> **Travail demandé**
Transformez toutes les lignes des données ci-dessous en un tableau Markdown à deux colonnes : « N° » pour le numéro de rangée et « Ligne » pour le texte. Omettez les lignes vides.

> **Données brutes**
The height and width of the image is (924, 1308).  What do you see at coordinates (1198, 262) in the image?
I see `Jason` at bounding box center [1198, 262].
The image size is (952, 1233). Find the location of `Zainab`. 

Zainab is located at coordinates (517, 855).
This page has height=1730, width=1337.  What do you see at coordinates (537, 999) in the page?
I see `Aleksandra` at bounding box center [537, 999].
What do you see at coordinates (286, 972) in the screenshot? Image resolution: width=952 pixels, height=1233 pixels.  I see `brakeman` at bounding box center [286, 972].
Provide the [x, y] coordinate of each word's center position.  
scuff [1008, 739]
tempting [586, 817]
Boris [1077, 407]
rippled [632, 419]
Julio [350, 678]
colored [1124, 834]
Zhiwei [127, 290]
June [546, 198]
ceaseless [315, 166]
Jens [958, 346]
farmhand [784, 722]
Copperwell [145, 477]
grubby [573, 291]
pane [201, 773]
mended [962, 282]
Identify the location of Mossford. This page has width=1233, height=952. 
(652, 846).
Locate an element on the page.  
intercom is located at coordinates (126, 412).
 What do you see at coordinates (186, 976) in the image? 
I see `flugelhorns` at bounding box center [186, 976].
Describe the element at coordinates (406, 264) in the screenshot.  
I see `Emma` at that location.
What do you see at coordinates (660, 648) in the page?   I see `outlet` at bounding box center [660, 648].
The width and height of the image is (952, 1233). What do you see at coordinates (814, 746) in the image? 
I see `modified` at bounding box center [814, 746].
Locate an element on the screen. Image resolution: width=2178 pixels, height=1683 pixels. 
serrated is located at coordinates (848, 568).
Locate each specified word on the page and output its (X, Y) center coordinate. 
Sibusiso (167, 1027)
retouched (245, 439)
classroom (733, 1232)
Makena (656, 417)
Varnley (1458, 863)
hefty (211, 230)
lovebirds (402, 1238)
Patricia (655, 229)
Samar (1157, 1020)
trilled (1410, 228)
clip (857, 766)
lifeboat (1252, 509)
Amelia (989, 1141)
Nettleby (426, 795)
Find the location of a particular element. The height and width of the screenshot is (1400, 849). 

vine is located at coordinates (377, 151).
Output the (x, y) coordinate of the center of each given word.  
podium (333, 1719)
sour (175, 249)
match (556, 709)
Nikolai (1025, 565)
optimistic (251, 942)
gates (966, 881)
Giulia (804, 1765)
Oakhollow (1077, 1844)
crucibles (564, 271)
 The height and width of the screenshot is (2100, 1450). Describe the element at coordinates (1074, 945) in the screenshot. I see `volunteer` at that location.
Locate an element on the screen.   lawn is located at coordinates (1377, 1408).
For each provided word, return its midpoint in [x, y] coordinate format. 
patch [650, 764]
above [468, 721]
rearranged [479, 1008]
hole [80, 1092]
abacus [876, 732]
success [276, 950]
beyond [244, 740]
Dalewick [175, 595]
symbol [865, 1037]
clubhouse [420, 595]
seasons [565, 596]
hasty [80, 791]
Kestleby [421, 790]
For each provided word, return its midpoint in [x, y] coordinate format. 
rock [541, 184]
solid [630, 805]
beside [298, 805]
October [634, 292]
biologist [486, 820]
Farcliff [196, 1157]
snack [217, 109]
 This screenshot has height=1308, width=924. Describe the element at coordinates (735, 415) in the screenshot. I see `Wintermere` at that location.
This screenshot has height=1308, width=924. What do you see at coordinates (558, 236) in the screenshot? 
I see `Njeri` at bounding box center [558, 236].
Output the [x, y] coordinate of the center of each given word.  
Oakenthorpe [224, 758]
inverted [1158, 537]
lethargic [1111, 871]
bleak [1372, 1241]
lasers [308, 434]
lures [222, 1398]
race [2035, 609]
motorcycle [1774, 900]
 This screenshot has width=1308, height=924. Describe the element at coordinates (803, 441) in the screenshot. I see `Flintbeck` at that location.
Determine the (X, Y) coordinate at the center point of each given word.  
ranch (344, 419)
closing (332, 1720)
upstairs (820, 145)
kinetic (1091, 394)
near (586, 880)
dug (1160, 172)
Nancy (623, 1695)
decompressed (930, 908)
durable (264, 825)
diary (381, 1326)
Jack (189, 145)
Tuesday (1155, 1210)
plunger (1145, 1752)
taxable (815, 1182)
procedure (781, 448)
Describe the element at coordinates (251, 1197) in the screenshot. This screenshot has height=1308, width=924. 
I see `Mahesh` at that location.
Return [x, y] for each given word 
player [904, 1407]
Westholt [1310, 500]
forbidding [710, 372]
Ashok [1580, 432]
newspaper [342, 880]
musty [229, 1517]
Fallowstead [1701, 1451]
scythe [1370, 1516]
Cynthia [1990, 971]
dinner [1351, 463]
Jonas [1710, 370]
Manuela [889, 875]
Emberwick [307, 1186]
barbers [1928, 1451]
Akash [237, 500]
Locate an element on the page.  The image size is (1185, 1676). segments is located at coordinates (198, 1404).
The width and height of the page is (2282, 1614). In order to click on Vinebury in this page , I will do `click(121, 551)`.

> **Réponse finale**
| N° | Ligne |
|---|---|
| 1 | The height and width of the image is (924, 1308).  What do you see at coordinates (1198, 262) in the image? |
| 2 | I see `Jason` at bounding box center [1198, 262]. |
| 3 | The image size is (952, 1233). Find the location of `Zainab`.  |
| 4 | Zainab is located at coordinates (517, 855). |
| 5 | This page has height=1730, width=1337.  What do you see at coordinates (537, 999) in the page? |
| 6 | I see `Aleksandra` at bounding box center [537, 999]. |
| 7 | What do you see at coordinates (286, 972) in the screenshot? Image resolution: width=952 pixels, height=1233 pixels.  I see `brakeman` at bounding box center [286, 972]. |
| 8 | Provide the [x, y] coordinate of each word's center position.   |
| 9 | scuff [1008, 739] |
| 10 | tempting [586, 817] |
| 11 | Boris [1077, 407] |
| 12 | rippled [632, 419] |
| 13 | Julio [350, 678] |
| 14 | colored [1124, 834] |
| 15 | Zhiwei [127, 290] |
| 16 | June [546, 198] |
| 17 | ceaseless [315, 166] |
| 18 | Jens [958, 346] |
| 19 | farmhand [784, 722] |
| 20 | Copperwell [145, 477] |
| 21 | grubby [573, 291] |
| 22 | pane [201, 773] |
| 23 | mended [962, 282] |
| 24 | Identify the location of Mossford. This page has width=1233, height=952.  |
| 25 | (652, 846). |
| 26 | Locate an element on the page.   |
| 27 | intercom is located at coordinates (126, 412). |
| 28 |  What do you see at coordinates (186, 976) in the image?  |
| 29 | I see `flugelhorns` at bounding box center [186, 976]. |
| 30 | Describe the element at coordinates (406, 264) in the screenshot.   |
| 31 | I see `Emma` at that location. |
| 32 | What do you see at coordinates (660, 648) in the page?   I see `outlet` at bounding box center [660, 648]. |
| 33 | The width and height of the image is (952, 1233). What do you see at coordinates (814, 746) in the image?  |
| 34 | I see `modified` at bounding box center [814, 746]. |
| 35 | Locate an element on the screen. Image resolution: width=2178 pixels, height=1683 pixels.  |
| 36 | serrated is located at coordinates (848, 568). |
| 37 | Locate each specified word on the page and output its (X, Y) center coordinate.  |
| 38 | Sibusiso (167, 1027) |
| 39 | retouched (245, 439) |
| 40 | classroom (733, 1232) |
| 41 | Makena (656, 417) |
| 42 | Varnley (1458, 863) |
| 43 | hefty (211, 230) |
| 44 | lovebirds (402, 1238) |
| 45 | Patricia (655, 229) |
| 46 | Samar (1157, 1020) |
| 47 | trilled (1410, 228) |
| 48 | clip (857, 766) |
| 49 | lifeboat (1252, 509) |
| 50 | Amelia (989, 1141) |
| 51 | Nettleby (426, 795) |
| 52 | Find the location of a particular element. The height and width of the screenshot is (1400, 849).  |
| 53 | vine is located at coordinates (377, 151). |
| 54 | Output the (x, y) coordinate of the center of each given word.   |
| 55 | podium (333, 1719) |
| 56 | sour (175, 249) |
| 57 | match (556, 709) |
| 58 | Nikolai (1025, 565) |
| 59 | optimistic (251, 942) |
| 60 | gates (966, 881) |
| 61 | Giulia (804, 1765) |
| 62 | Oakhollow (1077, 1844) |
| 63 | crucibles (564, 271) |
| 64 |  The height and width of the screenshot is (2100, 1450). Describe the element at coordinates (1074, 945) in the screenshot. I see `volunteer` at that location. |
| 65 | Locate an element on the screen.   lawn is located at coordinates (1377, 1408). |
| 66 | For each provided word, return its midpoint in [x, y] coordinate format.  |
| 67 | patch [650, 764] |
| 68 | above [468, 721] |
| 69 | rearranged [479, 1008] |
| 70 | hole [80, 1092] |
| 71 | abacus [876, 732] |
| 72 | success [276, 950] |
| 73 | beyond [244, 740] |
| 74 | Dalewick [175, 595] |
| 75 | symbol [865, 1037] |
| 76 | clubhouse [420, 595] |
| 77 | seasons [565, 596] |
| 78 | hasty [80, 791] |
| 79 | Kestleby [421, 790] |
| 80 | For each provided word, return its midpoint in [x, y] coordinate format.  |
| 81 | rock [541, 184] |
| 82 | solid [630, 805] |
| 83 | beside [298, 805] |
| 84 | October [634, 292] |
| 85 | biologist [486, 820] |
| 86 | Farcliff [196, 1157] |
| 87 | snack [217, 109] |
| 88 |  This screenshot has height=1308, width=924. Describe the element at coordinates (735, 415) in the screenshot. I see `Wintermere` at that location. |
| 89 | This screenshot has height=1308, width=924. What do you see at coordinates (558, 236) in the screenshot?  |
| 90 | I see `Njeri` at bounding box center [558, 236]. |
| 91 | Output the [x, y] coordinate of the center of each given word.   |
| 92 | Oakenthorpe [224, 758] |
| 93 | inverted [1158, 537] |
| 94 | lethargic [1111, 871] |
| 95 | bleak [1372, 1241] |
| 96 | lasers [308, 434] |
| 97 | lures [222, 1398] |
| 98 | race [2035, 609] |
| 99 | motorcycle [1774, 900] |
| 100 |  This screenshot has width=1308, height=924. Describe the element at coordinates (803, 441) in the screenshot. I see `Flintbeck` at that location. |
| 101 | Determine the (X, Y) coordinate at the center point of each given word.   |
| 102 | ranch (344, 419) |
| 103 | closing (332, 1720) |
| 104 | upstairs (820, 145) |
| 105 | kinetic (1091, 394) |
| 106 | near (586, 880) |
| 107 | dug (1160, 172) |
| 108 | Nancy (623, 1695) |
| 109 | decompressed (930, 908) |
| 110 | durable (264, 825) |
| 111 | diary (381, 1326) |
| 112 | Jack (189, 145) |
| 113 | Tuesday (1155, 1210) |
| 114 | plunger (1145, 1752) |
| 115 | taxable (815, 1182) |
| 116 | procedure (781, 448) |
| 117 | Describe the element at coordinates (251, 1197) in the screenshot. This screenshot has height=1308, width=924.  |
| 118 | I see `Mahesh` at that location. |
| 119 | Return [x, y] for each given word  |
| 120 | player [904, 1407] |
| 121 | Westholt [1310, 500] |
| 122 | forbidding [710, 372] |
| 123 | Ashok [1580, 432] |
| 124 | newspaper [342, 880] |
| 125 | musty [229, 1517] |
| 126 | Fallowstead [1701, 1451] |
| 127 | scythe [1370, 1516] |
| 128 | Cynthia [1990, 971] |
| 129 | dinner [1351, 463] |
| 130 | Jonas [1710, 370] |
| 131 | Manuela [889, 875] |
| 132 | Emberwick [307, 1186] |
| 133 | barbers [1928, 1451] |
| 134 | Akash [237, 500] |
| 135 | Locate an element on the page.  The image size is (1185, 1676). segments is located at coordinates (198, 1404). |
| 136 | The width and height of the page is (2282, 1614). In order to click on Vinebury in this page , I will do `click(121, 551)`. |